### Aim of the task:
Print every line of the listing below, starting with the line that holds "none -> orange tile C2:C3 level 2" and going on through the line that holds "grey tile G4:H4", both included, and print nothing else.

Supplied information Start Marker

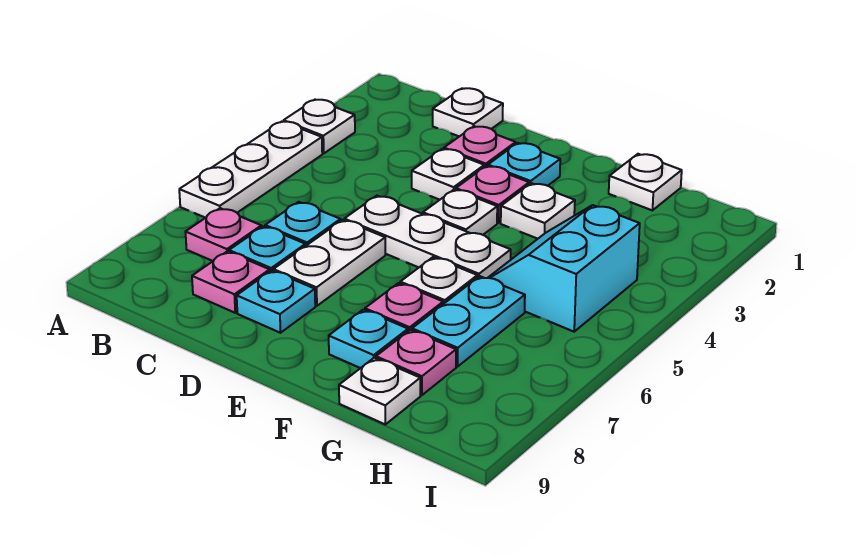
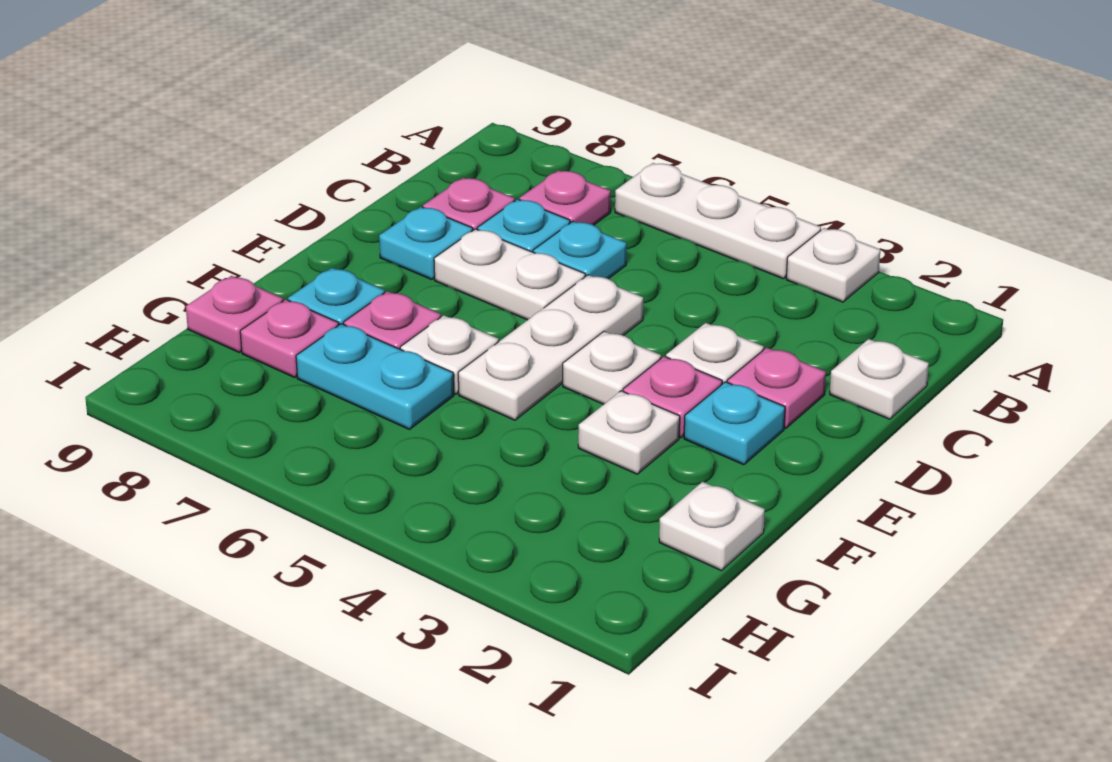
cyan slope G4:H5 level 1 top H -> none
white plate G9 level 1 -> pink plate G9 level 1

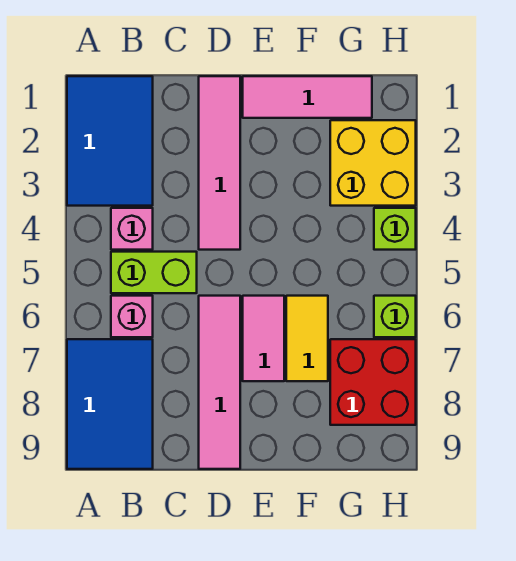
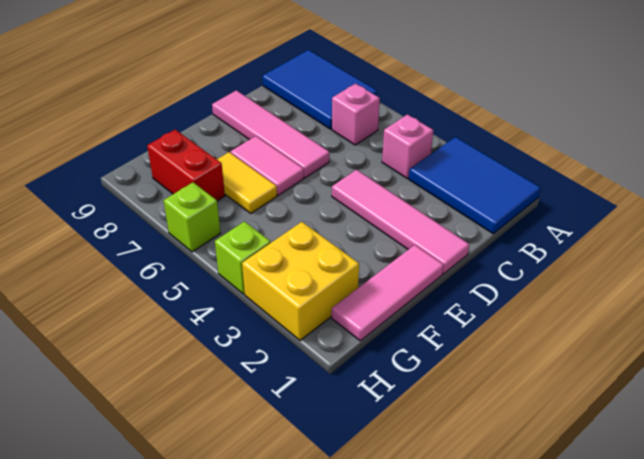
lime brick B5:C5 level 1 -> none
red brick G7:H8 level 1 -> red brick G7:G8 level 1

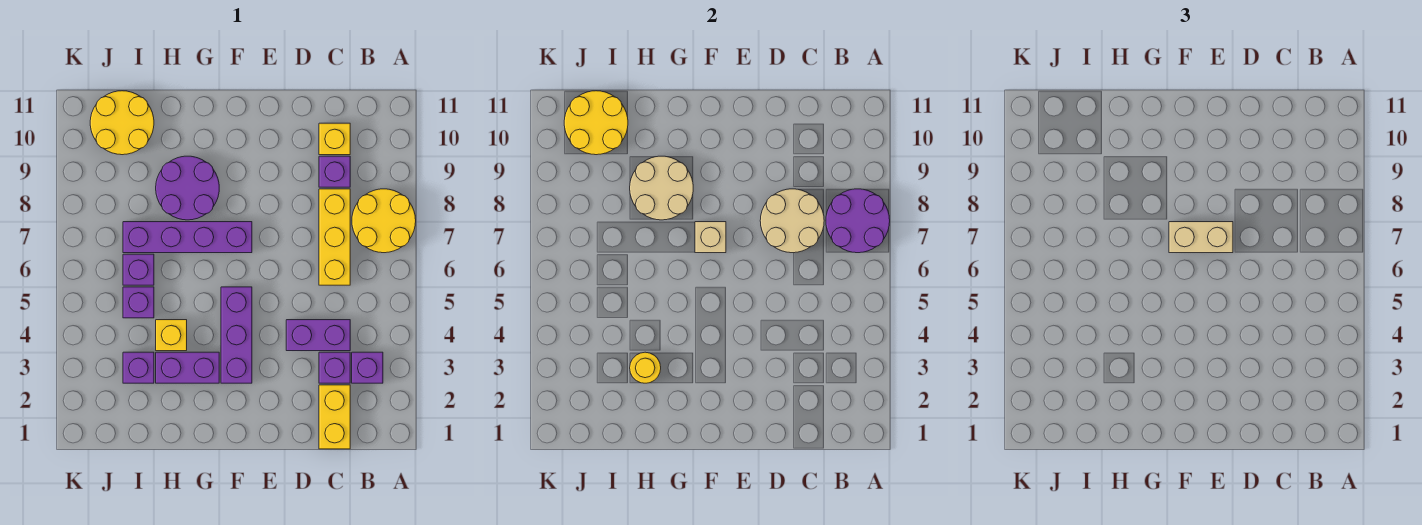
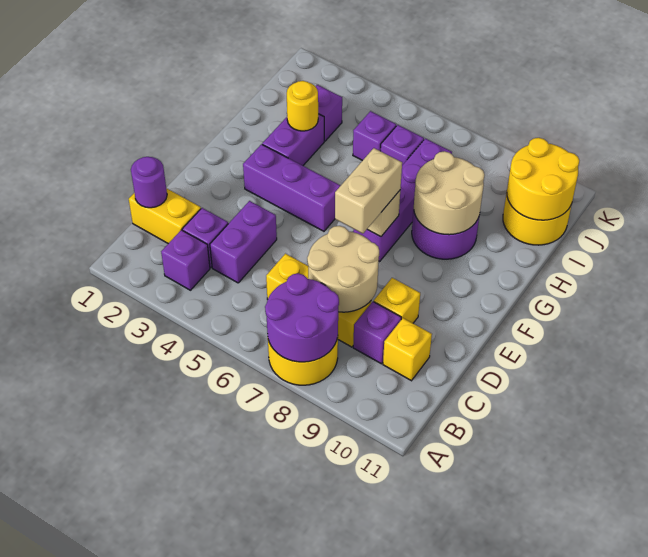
none -> purple round brick C1 level 2
yellow brick H4 level 1 -> yellow brick D9 level 1

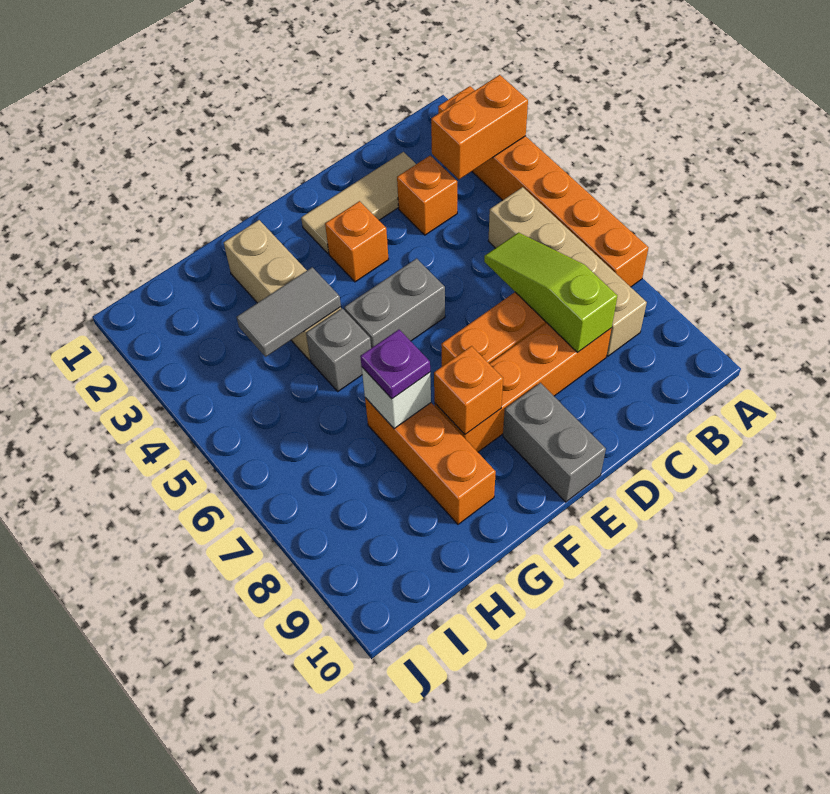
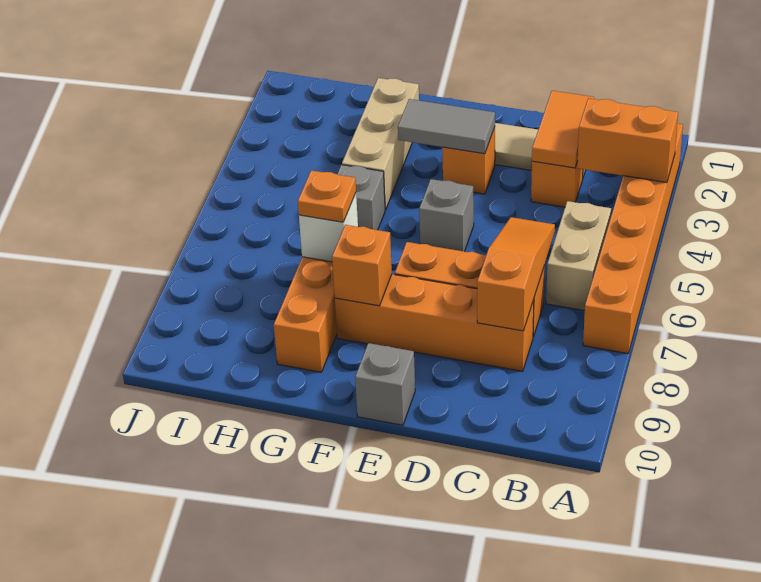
tan brick B5:B8 level 1 -> tan brick B5:B6 level 1
none -> orange tile C2:C3 level 2
lime slope C6:C8 level 2 top 8 -> orange slope C6:C8 level 2 top 8
grey brick E5:F5 level 1 -> grey brick E5 level 1
grey brick E9:E10 level 1 -> grey brick E10 level 1
grey tile G4:H4 level 2 -> grey tile E3:F3 level 2
purple plate G7 level 3 -> orange plate G7 level 3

Supplied information End Marker

### Written answer:
none -> orange tile C2:C3 level 2
lime slope C6:C8 level 2 top 8 -> orange slope C6:C8 level 2 top 8
grey brick E5:F5 level 1 -> grey brick E5 level 1
grey brick E9:E10 level 1 -> grey brick E10 level 1
grey tile G4:H4 level 2 -> grey tile E3:F3 level 2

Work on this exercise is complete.